EXERCISE PROMPT:
Wherever "slope" occurs in the entries, copy the line that holds it.

RECORDS FOR THIS TASK:
......

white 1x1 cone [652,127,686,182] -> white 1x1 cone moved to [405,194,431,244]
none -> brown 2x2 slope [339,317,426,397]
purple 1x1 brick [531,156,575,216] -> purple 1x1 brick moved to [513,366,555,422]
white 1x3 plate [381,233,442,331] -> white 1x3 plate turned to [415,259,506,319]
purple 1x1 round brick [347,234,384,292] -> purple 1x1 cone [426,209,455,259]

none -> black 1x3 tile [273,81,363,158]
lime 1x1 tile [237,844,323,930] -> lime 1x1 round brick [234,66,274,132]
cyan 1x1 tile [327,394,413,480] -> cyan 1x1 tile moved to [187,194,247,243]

......

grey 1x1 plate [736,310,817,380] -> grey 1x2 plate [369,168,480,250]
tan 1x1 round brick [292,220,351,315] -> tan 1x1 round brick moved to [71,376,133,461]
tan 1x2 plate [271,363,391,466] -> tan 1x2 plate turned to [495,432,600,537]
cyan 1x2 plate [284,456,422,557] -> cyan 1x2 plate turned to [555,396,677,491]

......

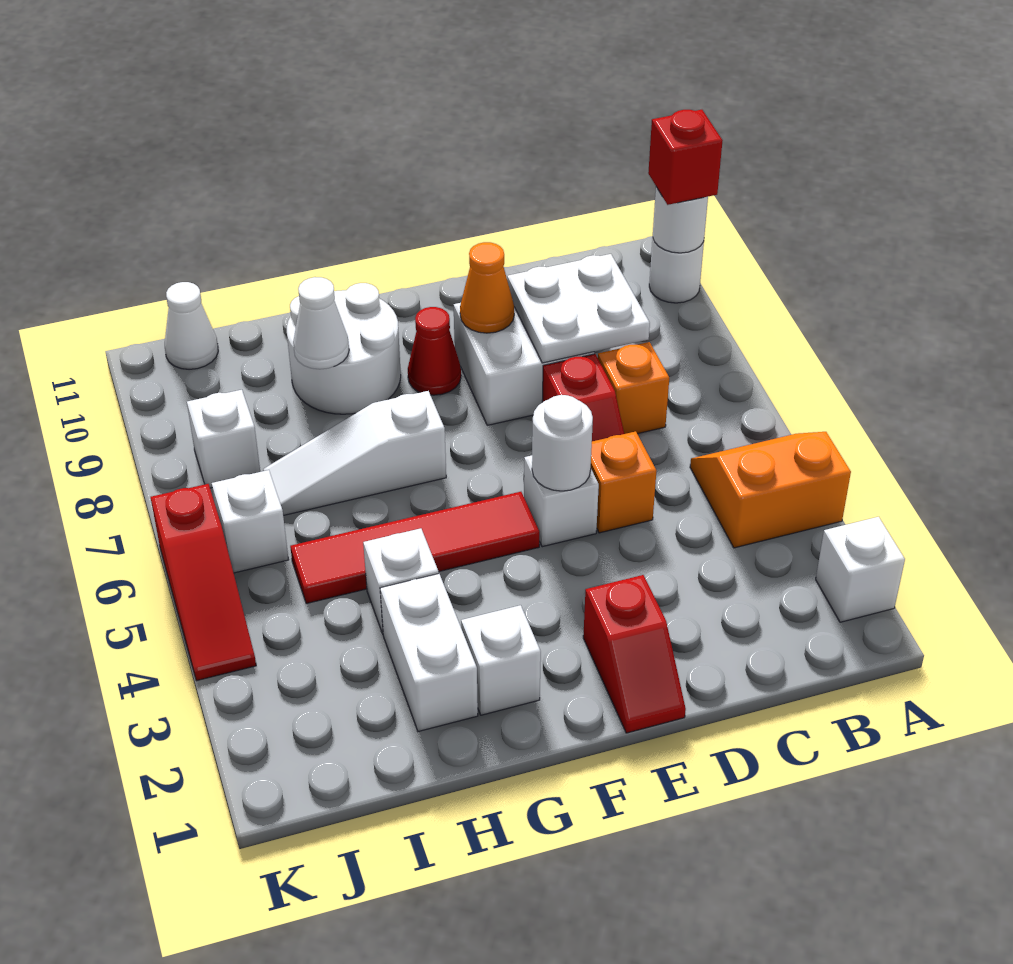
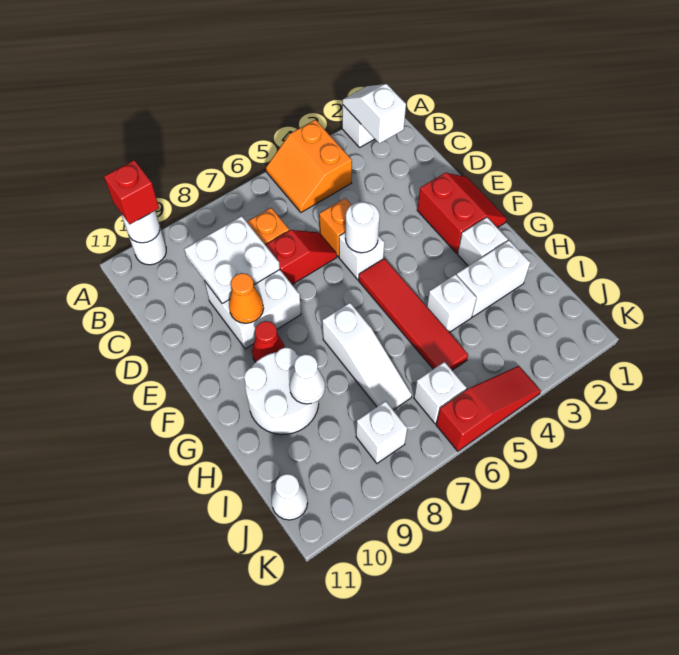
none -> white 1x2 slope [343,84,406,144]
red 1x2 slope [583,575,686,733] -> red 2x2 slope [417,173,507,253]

......

EXERCISE OUTPUT:
none -> brown 2x2 slope [339,317,426,397]
none -> white 1x2 slope [343,84,406,144]
red 1x2 slope [583,575,686,733] -> red 2x2 slope [417,173,507,253]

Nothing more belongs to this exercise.